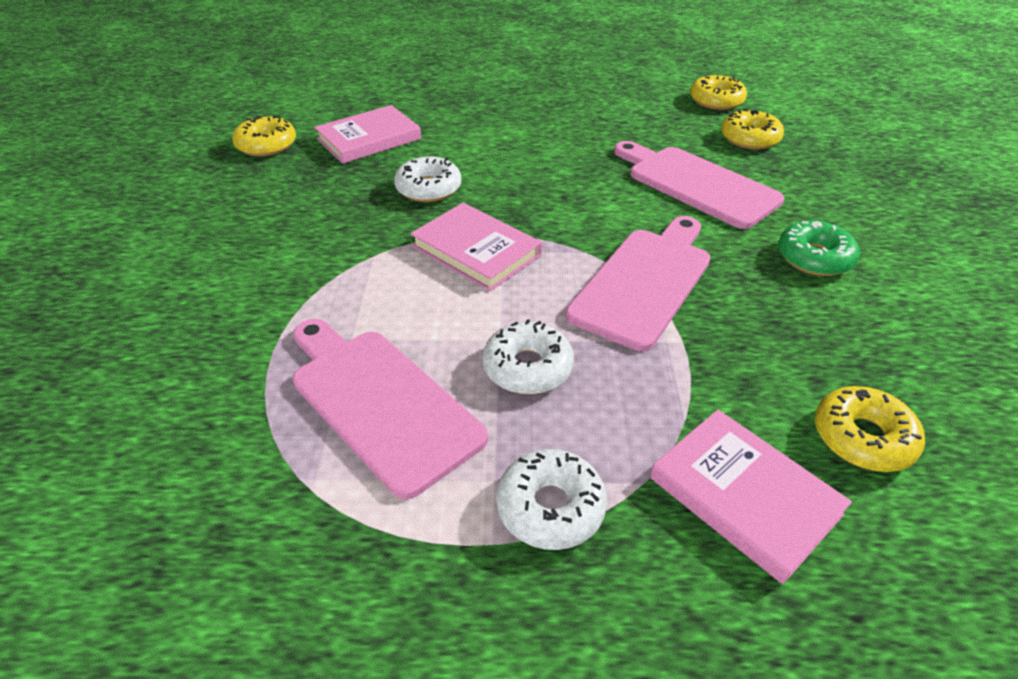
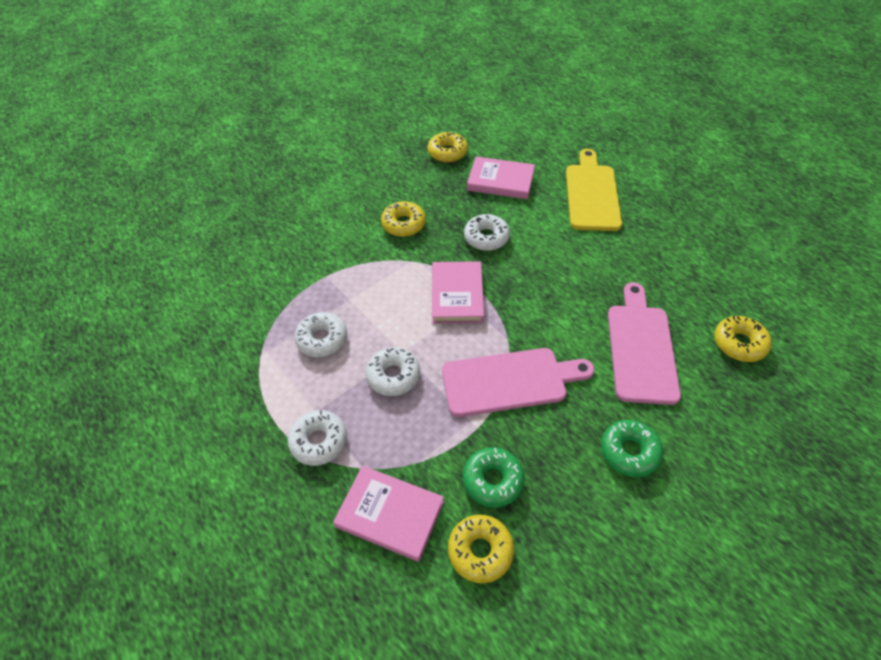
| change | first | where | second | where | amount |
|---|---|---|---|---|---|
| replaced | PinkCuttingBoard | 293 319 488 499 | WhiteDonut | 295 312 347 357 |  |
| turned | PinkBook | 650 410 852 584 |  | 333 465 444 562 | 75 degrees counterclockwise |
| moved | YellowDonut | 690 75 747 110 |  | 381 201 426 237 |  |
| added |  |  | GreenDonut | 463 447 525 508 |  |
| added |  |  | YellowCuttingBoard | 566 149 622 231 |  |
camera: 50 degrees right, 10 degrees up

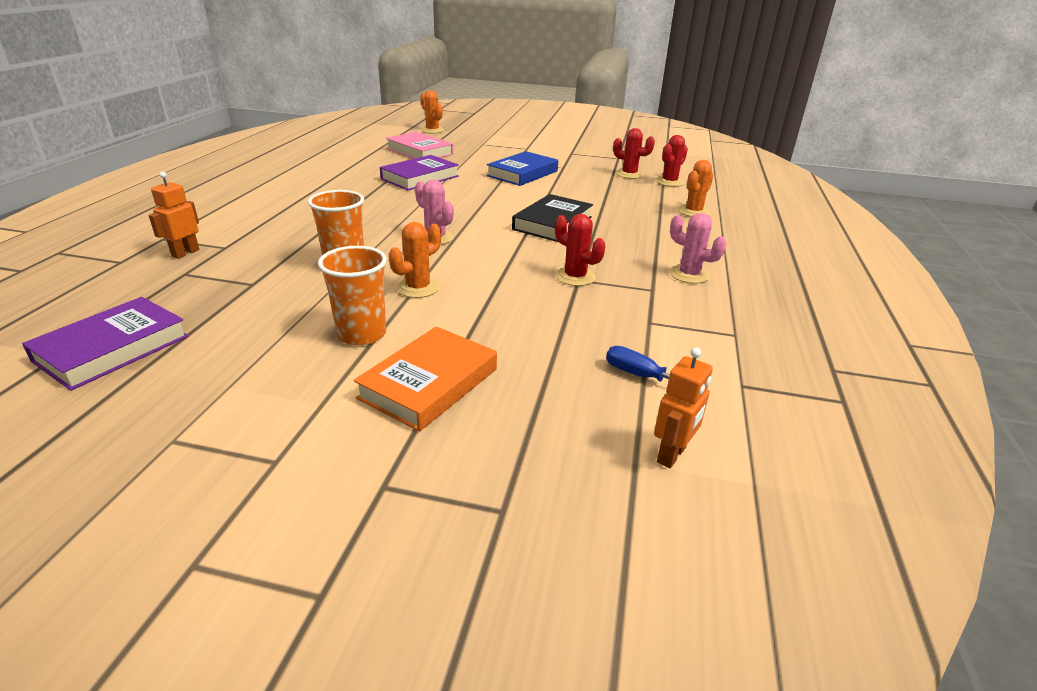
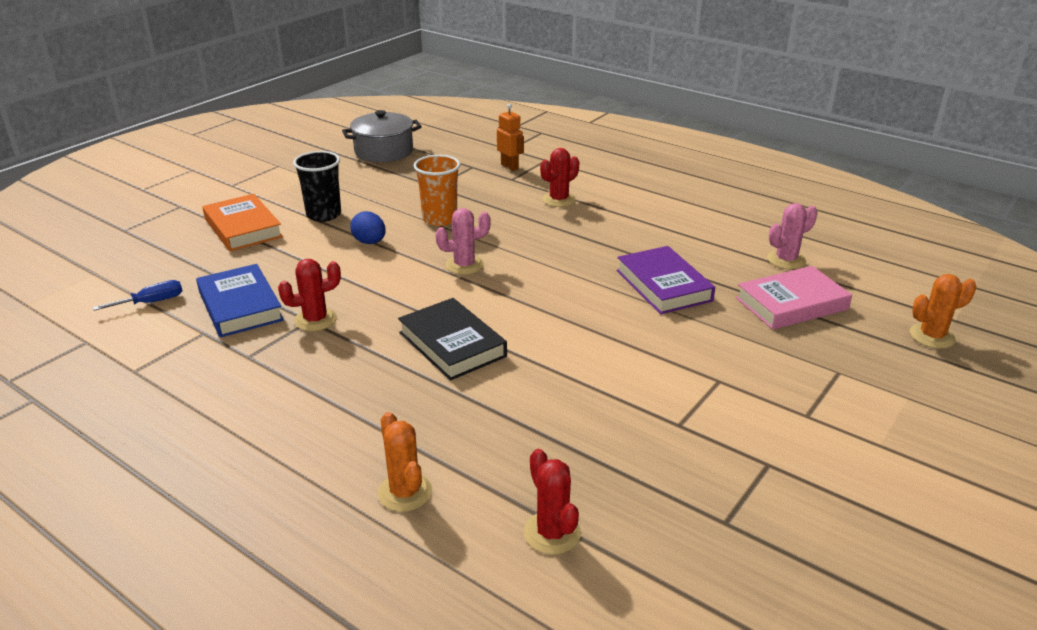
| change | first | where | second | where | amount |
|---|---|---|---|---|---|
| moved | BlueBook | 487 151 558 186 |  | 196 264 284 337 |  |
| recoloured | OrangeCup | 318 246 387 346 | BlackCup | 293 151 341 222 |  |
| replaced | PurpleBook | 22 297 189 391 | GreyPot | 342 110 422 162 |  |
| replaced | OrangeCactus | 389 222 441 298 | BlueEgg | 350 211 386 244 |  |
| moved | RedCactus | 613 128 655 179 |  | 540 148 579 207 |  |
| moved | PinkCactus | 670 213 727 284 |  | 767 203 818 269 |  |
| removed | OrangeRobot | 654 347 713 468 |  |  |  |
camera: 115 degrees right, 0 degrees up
****************************************
• Description of the task: Your reply should be the entries copied exactly, with all images omitted.

• Completed task:
| change | first | where | second | where | amount |
|---|---|---|---|---|---|
| replaced | PinkCuttingBoard | 293 319 488 499 | WhiteDonut | 295 312 347 357 |  |
| turned | PinkBook | 650 410 852 584 |  | 333 465 444 562 | 75 degrees counterclockwise |
| moved | YellowDonut | 690 75 747 110 |  | 381 201 426 237 |  |
| added |  |  | GreenDonut | 463 447 525 508 |  |
| added |  |  | YellowCuttingBoard | 566 149 622 231 |  |
camera: 50 degrees right, 10 degrees up

| change | first | where | second | where | amount |
|---|---|---|---|---|---|
| moved | BlueBook | 487 151 558 186 |  | 196 264 284 337 |  |
| recoloured | OrangeCup | 318 246 387 346 | BlackCup | 293 151 341 222 |  |
| replaced | PurpleBook | 22 297 189 391 | GreyPot | 342 110 422 162 |  |
| replaced | OrangeCactus | 389 222 441 298 | BlueEgg | 350 211 386 244 |  |
| moved | RedCactus | 613 128 655 179 |  | 540 148 579 207 |  |
| moved | PinkCactus | 670 213 727 284 |  | 767 203 818 269 |  |
| removed | OrangeRobot | 654 347 713 468 |  |  |  |
camera: 115 degrees right, 0 degrees up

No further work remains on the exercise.